### TASK BRIEF
The response must contain every line below in which "none" appears.

### DATA FOR THIS TASK
'''
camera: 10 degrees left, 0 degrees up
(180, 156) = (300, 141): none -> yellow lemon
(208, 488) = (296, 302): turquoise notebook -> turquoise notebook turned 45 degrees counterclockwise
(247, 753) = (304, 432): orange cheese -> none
'''
'''
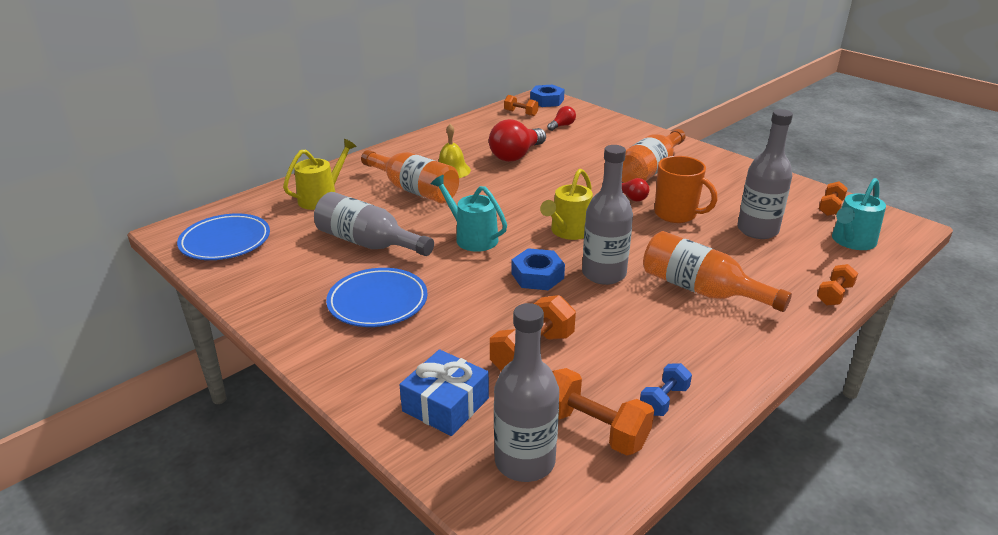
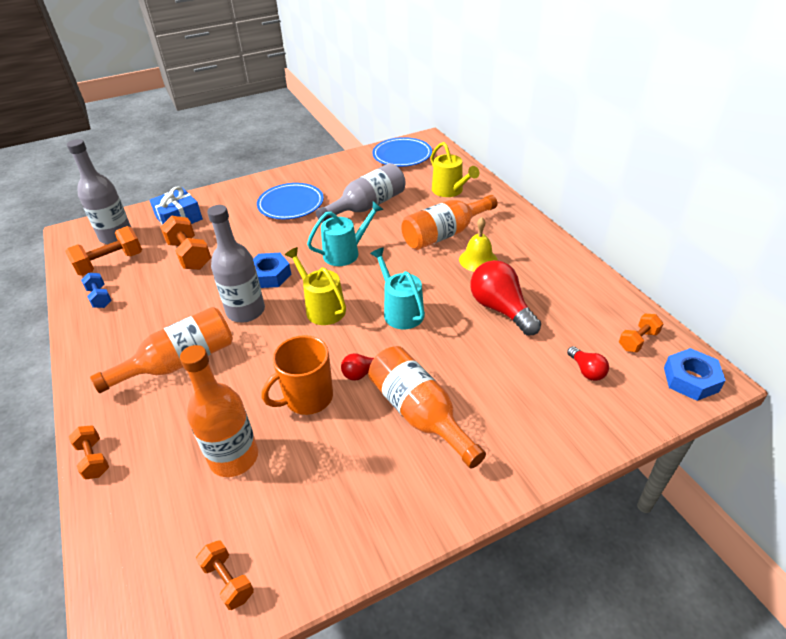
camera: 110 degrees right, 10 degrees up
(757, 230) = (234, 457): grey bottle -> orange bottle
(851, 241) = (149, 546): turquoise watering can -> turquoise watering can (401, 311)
'''
### RESULT FOR THIS TASK
(180, 156) = (300, 141): none -> yellow lemon
(247, 753) = (304, 432): orange cheese -> none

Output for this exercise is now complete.